• _WHAT IS REQUIRED_
Give the lines of the records below as a numbered list, from the line containing "I want to click on free space" through the line containing "Find the location of a particular element. This". Leave out any blank lines.
*** EXTRACTED ENTRIES ***
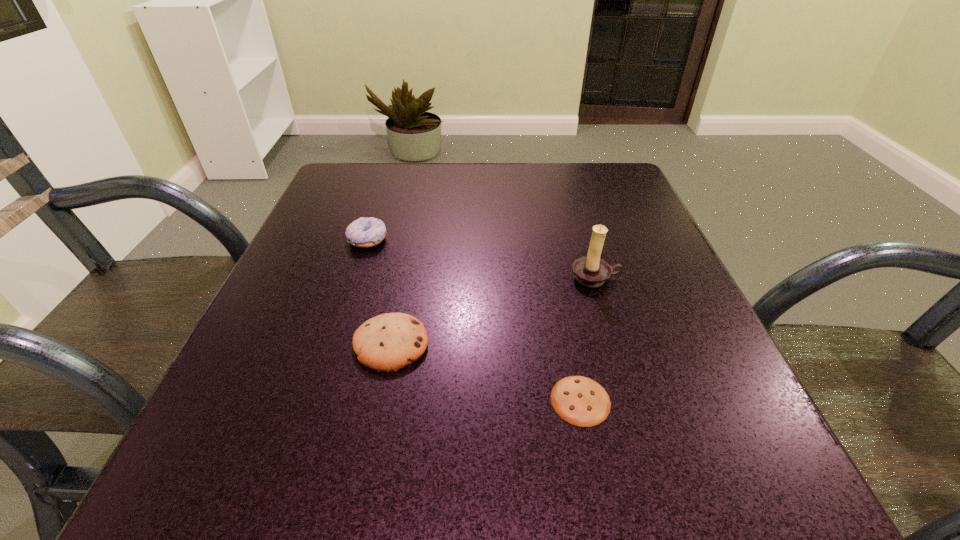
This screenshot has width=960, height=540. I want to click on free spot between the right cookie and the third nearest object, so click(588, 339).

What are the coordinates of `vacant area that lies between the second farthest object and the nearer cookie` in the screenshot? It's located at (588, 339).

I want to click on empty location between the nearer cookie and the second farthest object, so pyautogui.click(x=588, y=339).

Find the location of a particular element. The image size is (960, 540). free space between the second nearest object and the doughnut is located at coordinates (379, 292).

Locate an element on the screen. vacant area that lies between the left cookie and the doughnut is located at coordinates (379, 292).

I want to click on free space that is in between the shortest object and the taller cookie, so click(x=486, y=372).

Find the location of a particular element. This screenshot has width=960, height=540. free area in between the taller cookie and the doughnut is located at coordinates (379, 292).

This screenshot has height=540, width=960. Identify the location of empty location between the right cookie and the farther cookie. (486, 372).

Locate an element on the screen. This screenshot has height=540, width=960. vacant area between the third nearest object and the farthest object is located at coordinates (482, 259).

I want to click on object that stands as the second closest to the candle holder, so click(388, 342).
***
*** EXTRACTED ENTRIES ***
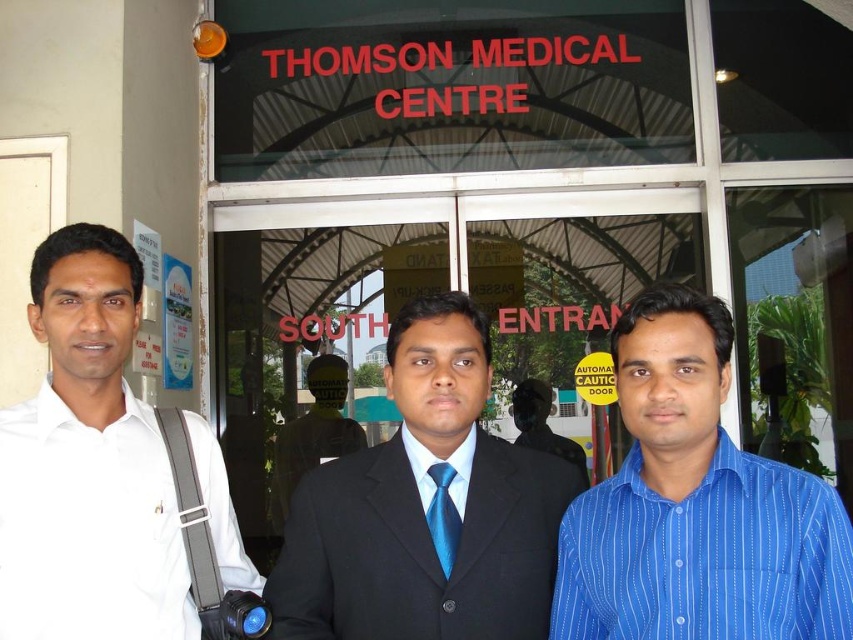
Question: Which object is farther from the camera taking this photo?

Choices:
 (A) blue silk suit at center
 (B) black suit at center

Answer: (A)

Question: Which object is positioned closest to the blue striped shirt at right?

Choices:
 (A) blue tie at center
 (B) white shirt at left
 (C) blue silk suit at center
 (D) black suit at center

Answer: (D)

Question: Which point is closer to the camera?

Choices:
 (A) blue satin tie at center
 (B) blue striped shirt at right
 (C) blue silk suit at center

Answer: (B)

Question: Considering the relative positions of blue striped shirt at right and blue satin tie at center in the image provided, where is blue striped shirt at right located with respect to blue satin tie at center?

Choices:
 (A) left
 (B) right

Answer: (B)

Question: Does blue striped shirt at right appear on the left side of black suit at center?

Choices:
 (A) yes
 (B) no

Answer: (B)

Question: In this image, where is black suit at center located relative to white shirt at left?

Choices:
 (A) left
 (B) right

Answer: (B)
***
• _ANSWER BOX_
1. I want to click on free space that is in between the shortest object and the taller cookie, so click(x=486, y=372).
2. Find the location of a particular element. This screenshot has width=960, height=540. free area in between the taller cookie and the doughnut is located at coordinates (379, 292).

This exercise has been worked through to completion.